> [Goal of the exercise] Repeat the lines of the data that follow, please, starting at the first and stopping after the one with "type=appeared; after=red house; pos2=188,451".
══ Dataset extract ══
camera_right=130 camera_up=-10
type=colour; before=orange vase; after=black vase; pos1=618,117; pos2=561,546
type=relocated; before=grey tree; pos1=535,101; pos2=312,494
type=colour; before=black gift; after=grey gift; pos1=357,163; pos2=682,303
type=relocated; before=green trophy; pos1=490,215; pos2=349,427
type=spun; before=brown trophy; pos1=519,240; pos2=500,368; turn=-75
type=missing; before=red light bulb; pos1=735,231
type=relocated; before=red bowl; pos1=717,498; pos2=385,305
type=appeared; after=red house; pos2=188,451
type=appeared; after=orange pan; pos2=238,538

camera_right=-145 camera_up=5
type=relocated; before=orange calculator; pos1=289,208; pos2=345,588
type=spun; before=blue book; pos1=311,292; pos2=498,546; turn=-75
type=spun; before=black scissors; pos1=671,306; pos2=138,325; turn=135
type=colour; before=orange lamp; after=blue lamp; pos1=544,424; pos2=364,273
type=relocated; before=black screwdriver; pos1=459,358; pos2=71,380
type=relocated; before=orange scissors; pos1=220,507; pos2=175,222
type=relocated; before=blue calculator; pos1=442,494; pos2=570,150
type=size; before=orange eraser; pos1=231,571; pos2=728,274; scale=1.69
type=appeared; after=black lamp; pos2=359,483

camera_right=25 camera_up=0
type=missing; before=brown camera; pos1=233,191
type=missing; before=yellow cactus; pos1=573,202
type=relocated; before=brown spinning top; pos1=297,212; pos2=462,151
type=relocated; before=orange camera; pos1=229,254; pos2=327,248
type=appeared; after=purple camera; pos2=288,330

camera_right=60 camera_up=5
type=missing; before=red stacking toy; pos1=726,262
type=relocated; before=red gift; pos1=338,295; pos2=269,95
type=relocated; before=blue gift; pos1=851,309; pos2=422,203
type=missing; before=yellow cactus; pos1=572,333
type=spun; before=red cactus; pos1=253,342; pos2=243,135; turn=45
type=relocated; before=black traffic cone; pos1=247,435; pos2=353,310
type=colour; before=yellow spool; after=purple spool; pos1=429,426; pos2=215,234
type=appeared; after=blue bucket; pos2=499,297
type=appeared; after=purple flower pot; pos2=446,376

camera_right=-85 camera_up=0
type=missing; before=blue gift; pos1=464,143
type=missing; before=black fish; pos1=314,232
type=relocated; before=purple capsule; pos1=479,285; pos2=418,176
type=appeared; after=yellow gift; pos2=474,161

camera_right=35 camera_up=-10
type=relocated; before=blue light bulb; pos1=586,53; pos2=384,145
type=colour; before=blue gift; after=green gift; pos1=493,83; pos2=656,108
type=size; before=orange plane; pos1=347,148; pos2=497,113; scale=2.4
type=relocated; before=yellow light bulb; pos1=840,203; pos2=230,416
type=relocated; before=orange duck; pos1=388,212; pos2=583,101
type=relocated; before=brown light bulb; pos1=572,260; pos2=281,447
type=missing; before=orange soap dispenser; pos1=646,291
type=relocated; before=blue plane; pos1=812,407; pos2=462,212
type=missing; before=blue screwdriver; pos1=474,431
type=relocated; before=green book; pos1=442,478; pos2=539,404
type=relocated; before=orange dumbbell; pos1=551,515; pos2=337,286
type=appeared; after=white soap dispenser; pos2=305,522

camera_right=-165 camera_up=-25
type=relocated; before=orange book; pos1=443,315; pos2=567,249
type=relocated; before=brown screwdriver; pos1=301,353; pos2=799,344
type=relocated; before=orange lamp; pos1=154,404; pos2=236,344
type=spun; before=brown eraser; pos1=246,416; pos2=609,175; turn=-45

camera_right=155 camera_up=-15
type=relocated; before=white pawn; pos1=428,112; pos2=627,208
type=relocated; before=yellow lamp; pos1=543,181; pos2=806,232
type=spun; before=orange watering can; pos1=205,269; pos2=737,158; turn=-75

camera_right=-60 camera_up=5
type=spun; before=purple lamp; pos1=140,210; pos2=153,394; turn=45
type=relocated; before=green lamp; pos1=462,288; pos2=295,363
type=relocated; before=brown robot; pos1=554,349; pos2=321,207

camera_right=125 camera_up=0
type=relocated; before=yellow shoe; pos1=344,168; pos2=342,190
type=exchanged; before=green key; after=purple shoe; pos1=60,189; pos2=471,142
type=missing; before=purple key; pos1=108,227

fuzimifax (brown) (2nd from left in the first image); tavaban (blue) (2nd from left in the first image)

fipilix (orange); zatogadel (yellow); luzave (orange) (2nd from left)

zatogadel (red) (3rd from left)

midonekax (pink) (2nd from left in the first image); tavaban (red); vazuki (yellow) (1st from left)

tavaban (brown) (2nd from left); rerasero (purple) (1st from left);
═══
> [Response to the exercise]
camera_right=130 camera_up=-10
type=colour; before=orange vase; after=black vase; pos1=618,117; pos2=561,546
type=relocated; before=grey tree; pos1=535,101; pos2=312,494
type=colour; before=black gift; after=grey gift; pos1=357,163; pos2=682,303
type=relocated; before=green trophy; pos1=490,215; pos2=349,427
type=spun; before=brown trophy; pos1=519,240; pos2=500,368; turn=-75
type=missing; before=red light bulb; pos1=735,231
type=relocated; before=red bowl; pos1=717,498; pos2=385,305
type=appeared; after=red house; pos2=188,451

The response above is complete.